● Written exercise
Edit the listing from the line containing "Mossford [357, 300]" down through the line containing "goat (263, 307)", swapping "specified word" for "given word" and keeping everything else the same. Give back only those lines, without the pictures.

● Data listing
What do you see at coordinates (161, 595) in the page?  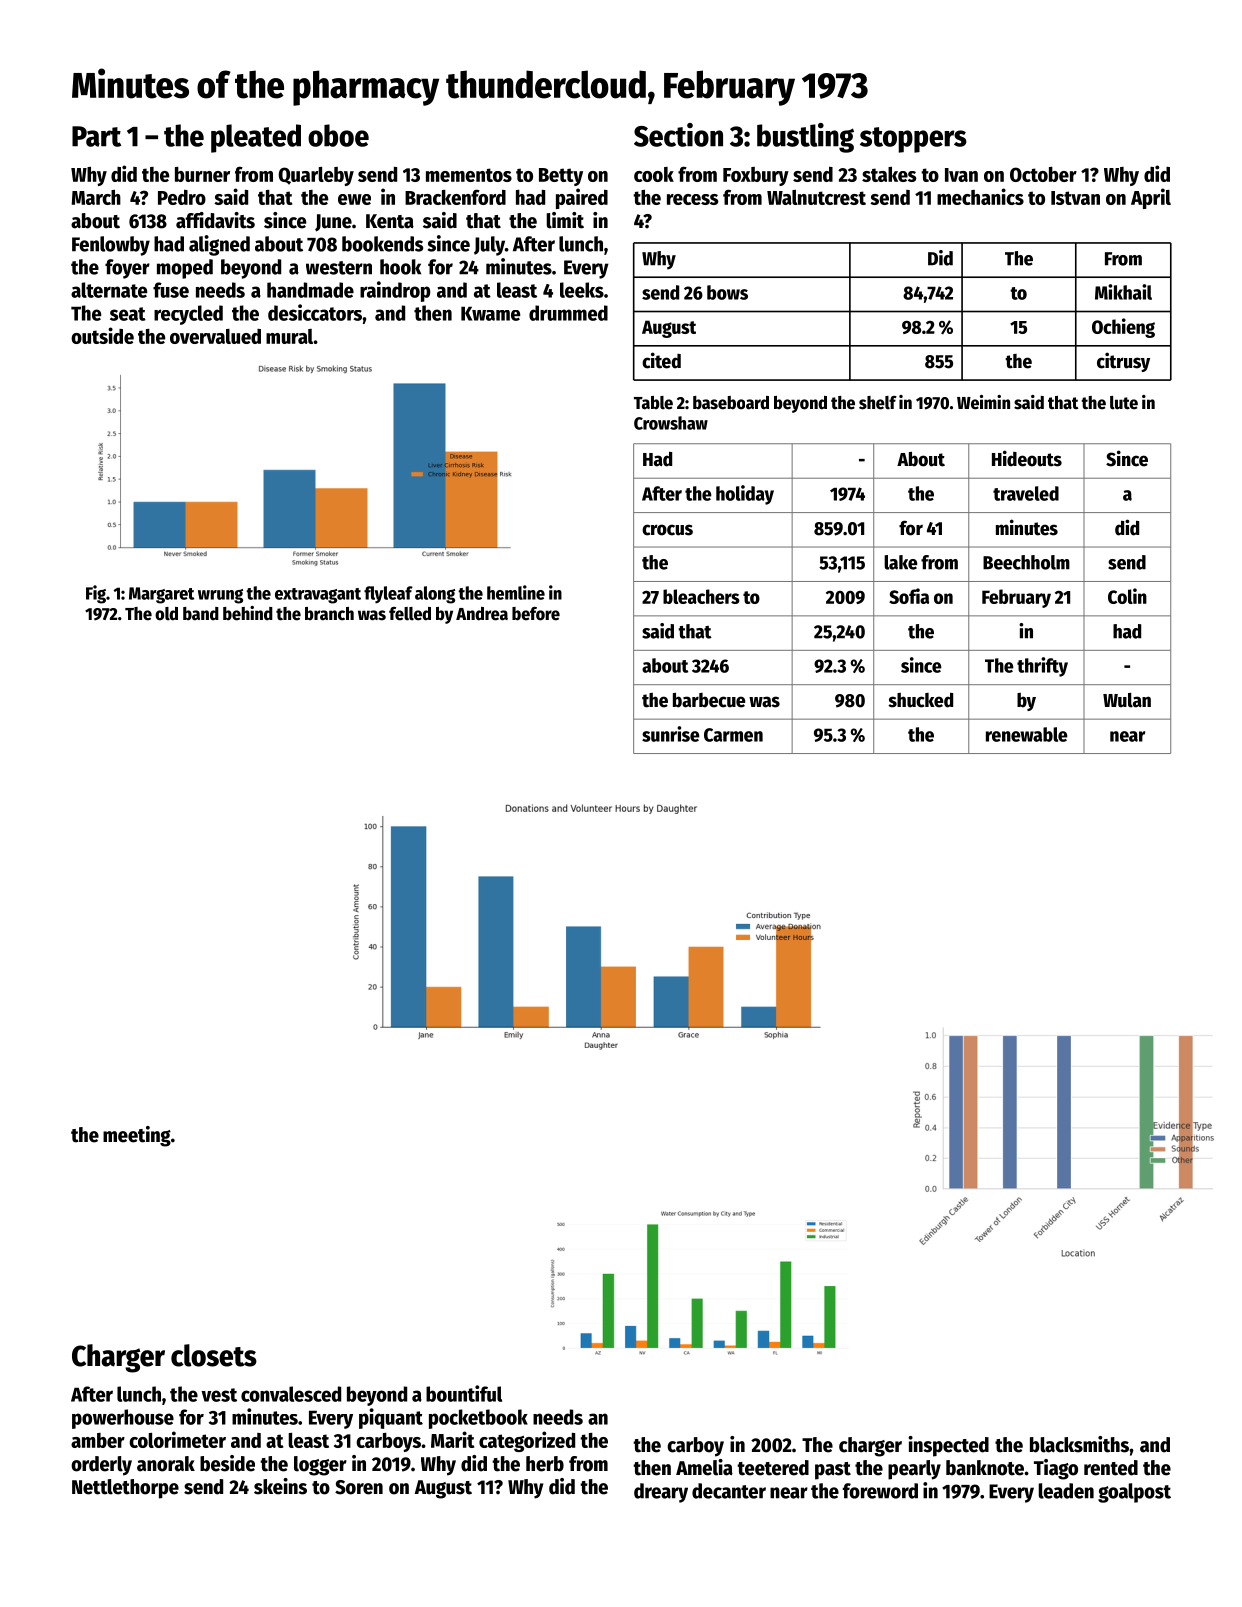 I see `Margaret` at bounding box center [161, 595].
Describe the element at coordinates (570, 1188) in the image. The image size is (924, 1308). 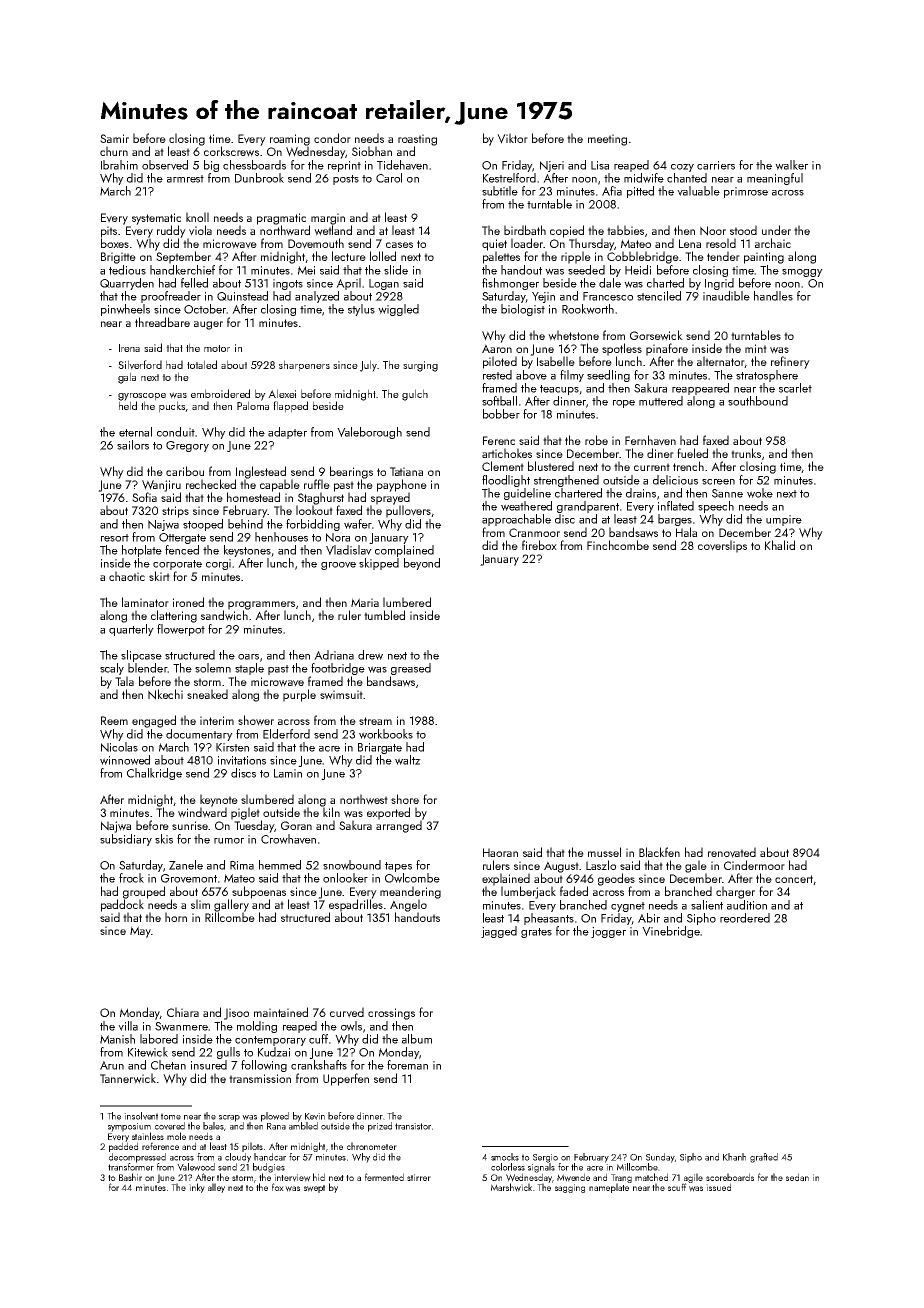
I see `sagging` at that location.
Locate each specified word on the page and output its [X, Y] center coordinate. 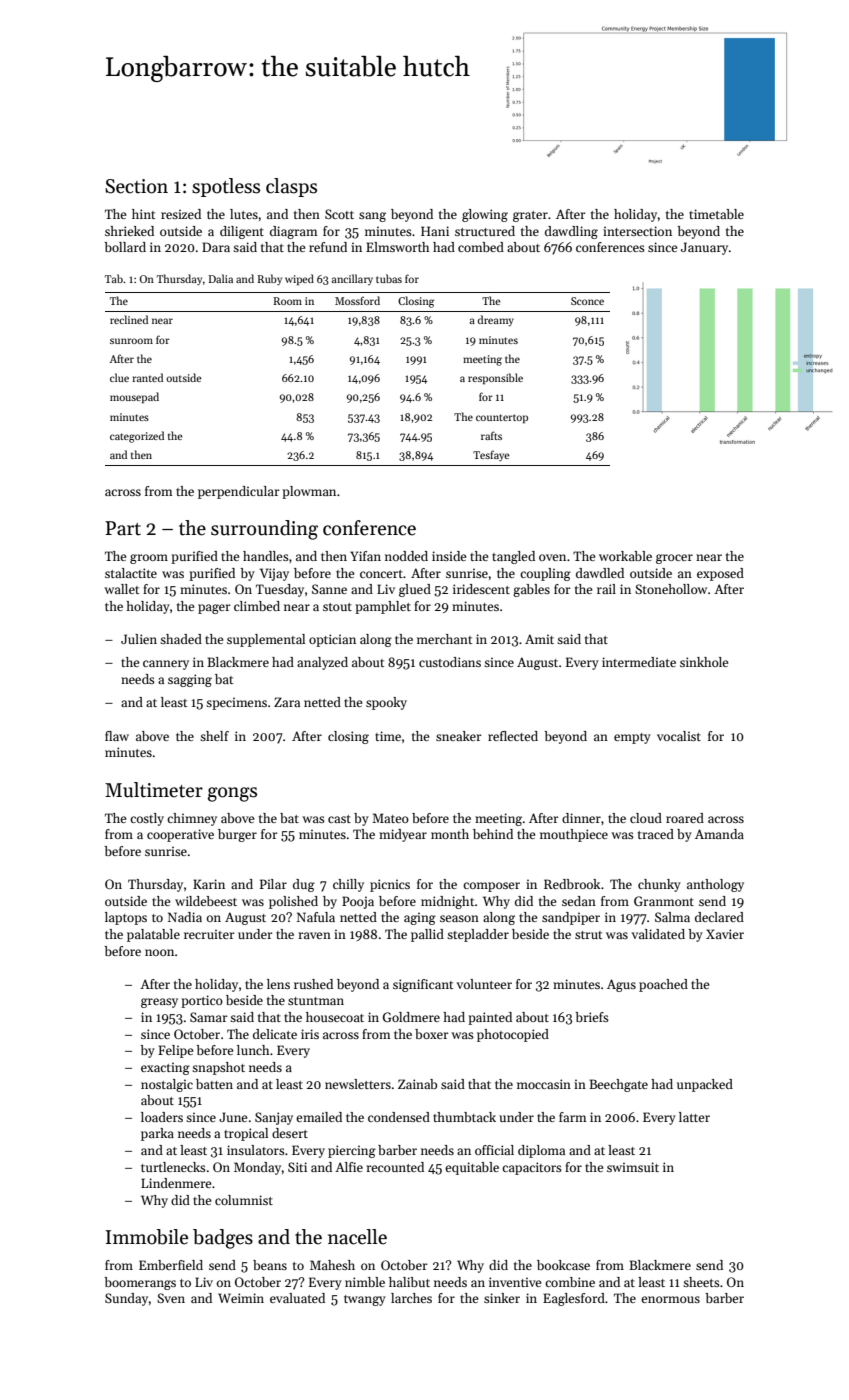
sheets [701, 1282]
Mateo [390, 818]
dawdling [571, 232]
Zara [287, 702]
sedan [579, 901]
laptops [126, 918]
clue [119, 377]
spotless [226, 187]
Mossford [357, 300]
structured [485, 231]
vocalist [679, 736]
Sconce [587, 301]
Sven [171, 1298]
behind [493, 834]
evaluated [297, 1298]
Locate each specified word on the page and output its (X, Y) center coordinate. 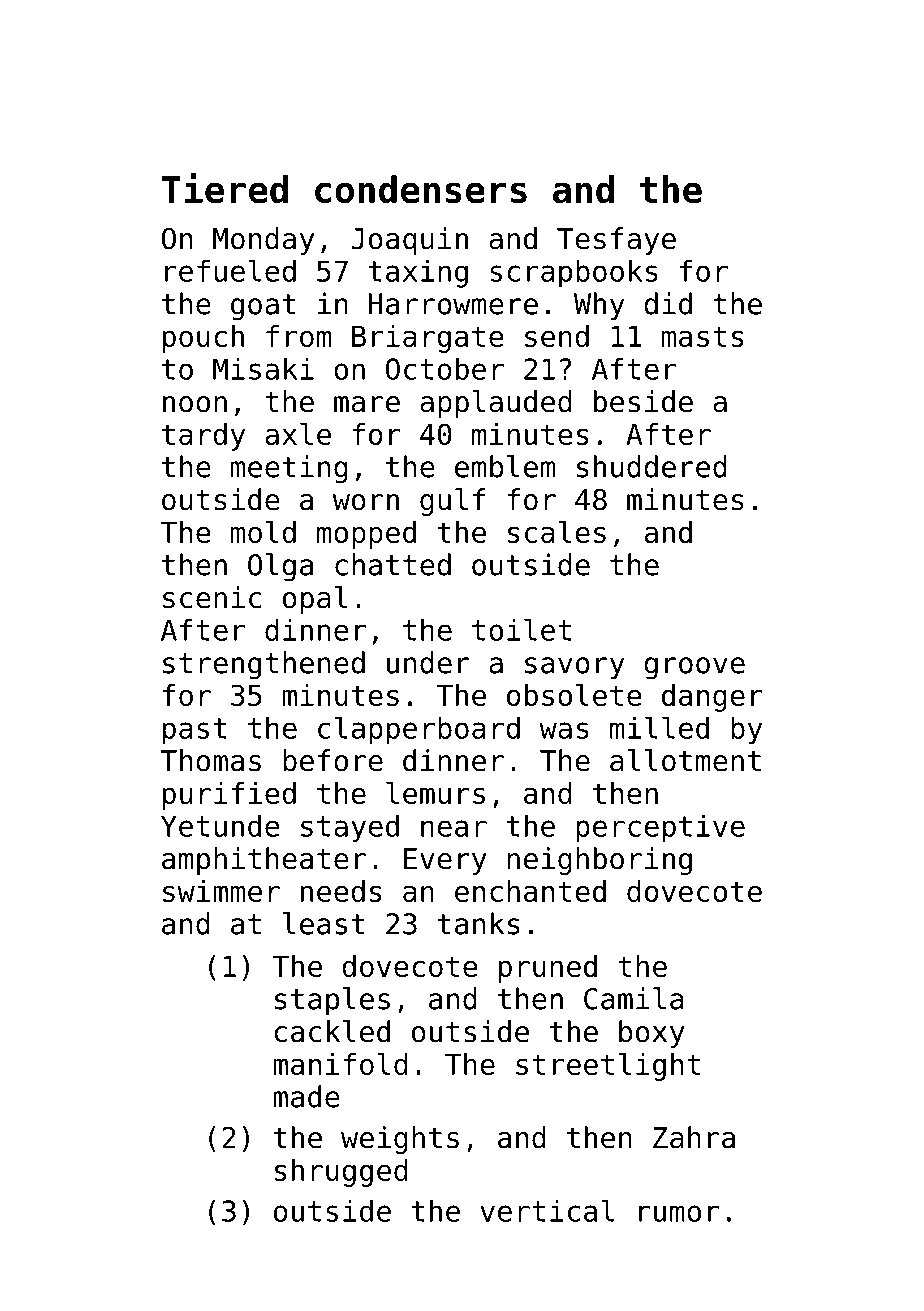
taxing (418, 273)
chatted (393, 564)
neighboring (599, 861)
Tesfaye (616, 241)
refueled (230, 270)
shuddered (652, 466)
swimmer (221, 891)
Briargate (428, 339)
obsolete (574, 695)
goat (263, 307)
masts (703, 336)
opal (315, 600)
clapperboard (419, 730)
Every (445, 861)
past (195, 731)
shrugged (341, 1173)
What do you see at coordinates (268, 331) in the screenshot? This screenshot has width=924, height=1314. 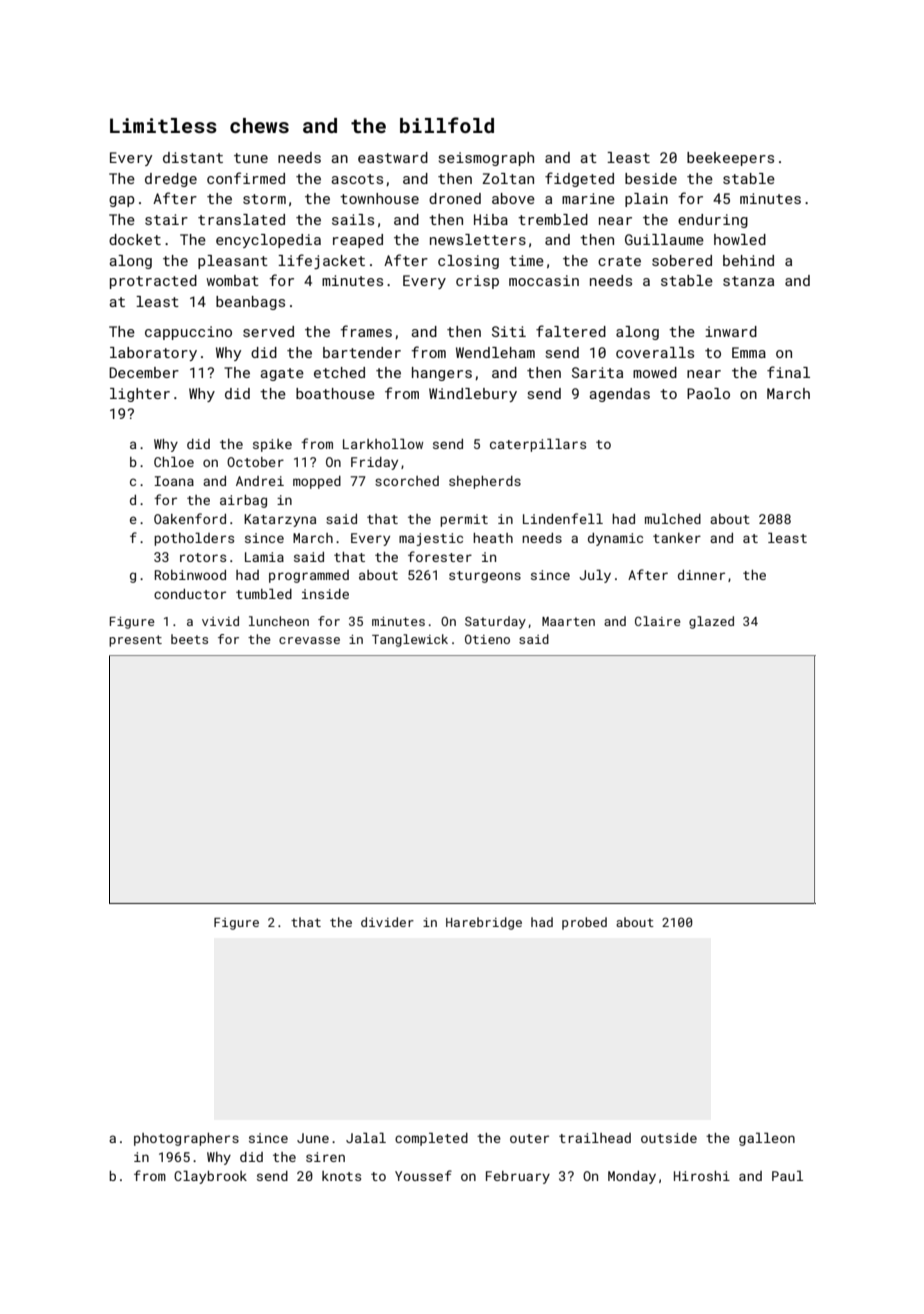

● Answer
Mossford [357, 300]
structured [485, 231]
vocalist [679, 736]
Sconce [587, 301]
Sven [171, 1298]
behind [493, 834]
evaluated [297, 1298]
Locate each given word on the page and output its (X, Y) center coordinate. 
taxing (418, 273)
chatted (393, 564)
neighboring (599, 861)
Tesfaye (616, 241)
refueled (230, 270)
shuddered (652, 466)
swimmer (221, 891)
Briargate (428, 339)
obsolete (574, 695)
goat (263, 307)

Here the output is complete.